:: SUPPLIED RECORDS

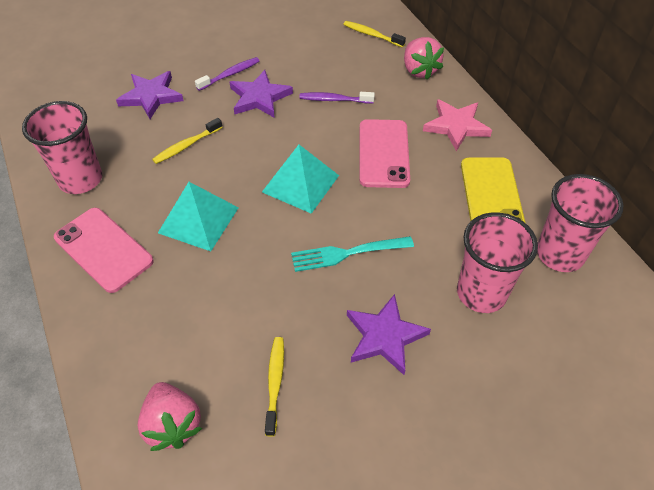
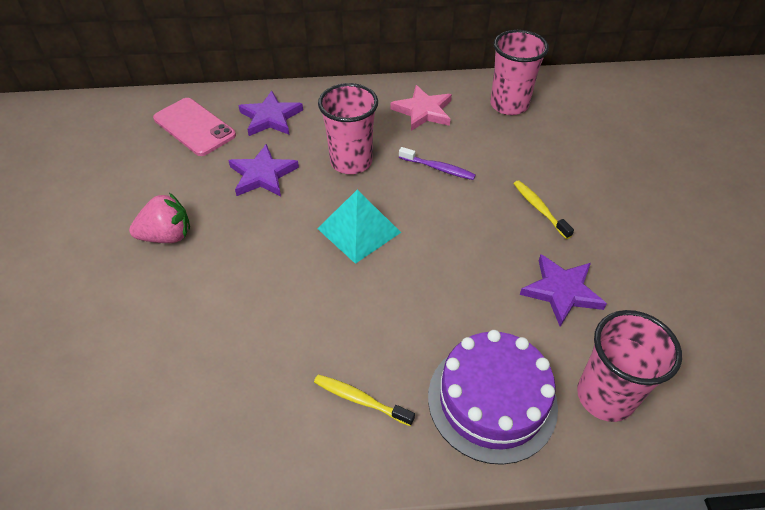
pink phone: 2 -> 1
pink strawberry: 2 -> 1
purple cake: 0 -> 1
purple toothbrush: 2 -> 1
turquoise fork: 1 -> 0
turquoise pyramid: 2 -> 1
yellow phone: 1 -> 0
yellow toothbrush: 3 -> 2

::::

*EXERCISE DESCRIPTION*:
Please reprint the whole listing exactly and omit its pictures.

*TASK RESULT*:
pink phone: 2 -> 1
pink strawberry: 2 -> 1
purple cake: 0 -> 1
purple toothbrush: 2 -> 1
turquoise fork: 1 -> 0
turquoise pyramid: 2 -> 1
yellow phone: 1 -> 0
yellow toothbrush: 3 -> 2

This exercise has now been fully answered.